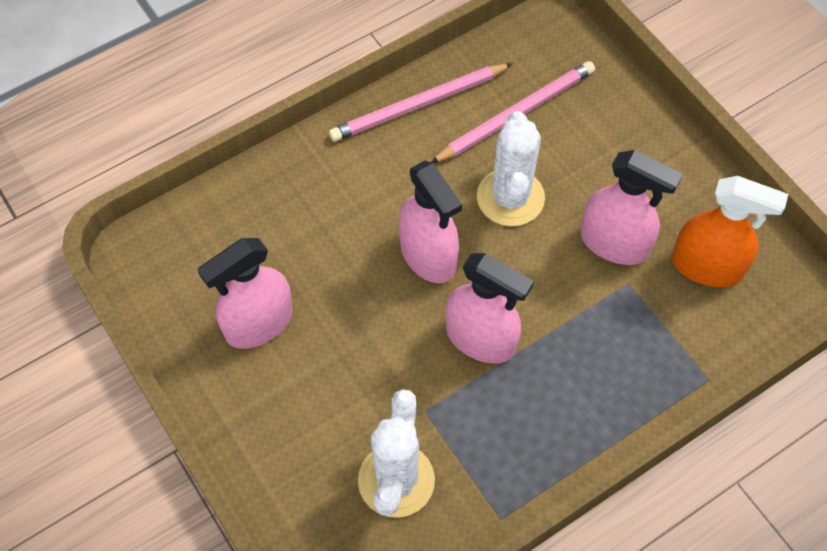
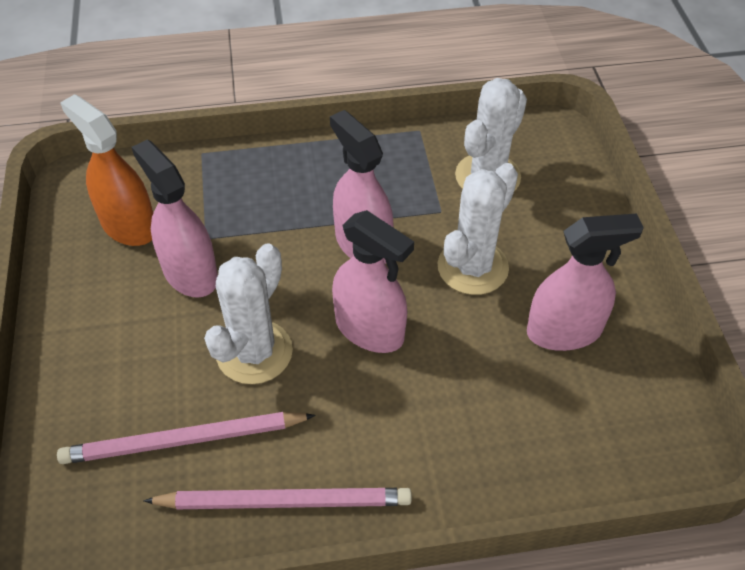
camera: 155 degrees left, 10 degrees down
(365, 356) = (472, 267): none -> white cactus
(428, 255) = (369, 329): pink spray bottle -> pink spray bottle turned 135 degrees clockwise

--

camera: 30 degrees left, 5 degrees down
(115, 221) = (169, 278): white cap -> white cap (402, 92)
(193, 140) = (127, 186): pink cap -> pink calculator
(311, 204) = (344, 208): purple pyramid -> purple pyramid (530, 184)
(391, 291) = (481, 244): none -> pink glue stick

...

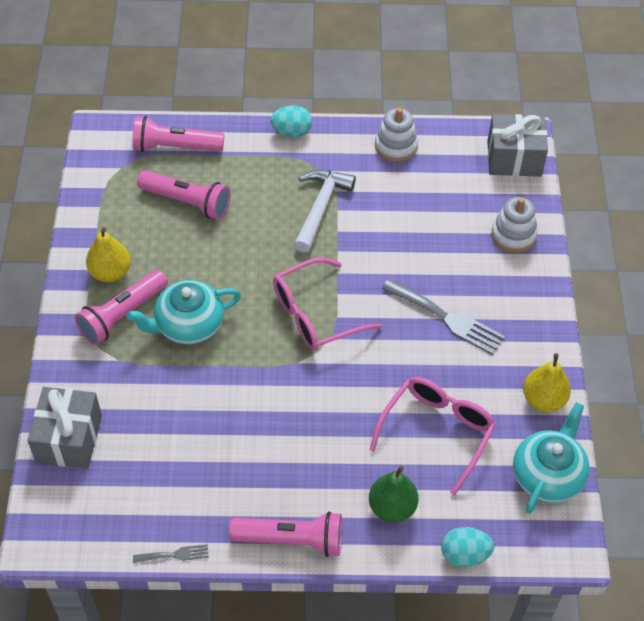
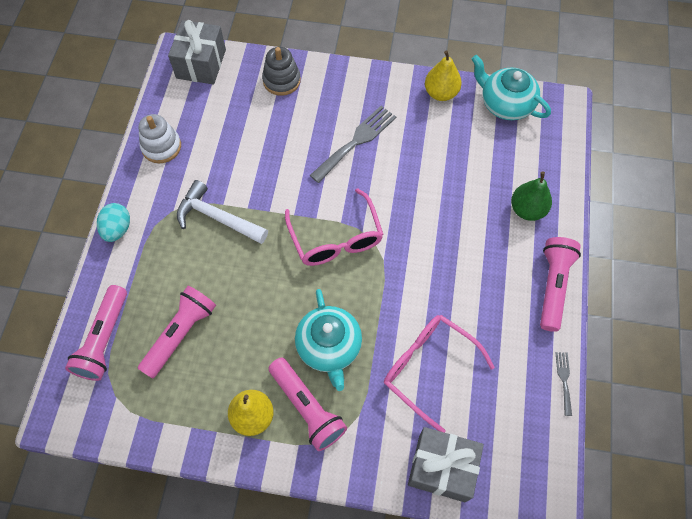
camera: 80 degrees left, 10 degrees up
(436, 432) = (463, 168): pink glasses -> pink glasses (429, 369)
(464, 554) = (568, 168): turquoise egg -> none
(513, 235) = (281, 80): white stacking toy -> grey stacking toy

WHAT YOU ARE ASKED TO DO =>
Scan the lines above for "camera: 155 degrees left, 10 degrees down" and for "(428, 255) = (369, 329): pink". Repeat exactly the line holding each of them and every line in between.

EXERCISE RESPONSE =>
camera: 155 degrees left, 10 degrees down
(365, 356) = (472, 267): none -> white cactus
(428, 255) = (369, 329): pink spray bottle -> pink spray bottle turned 135 degrees clockwise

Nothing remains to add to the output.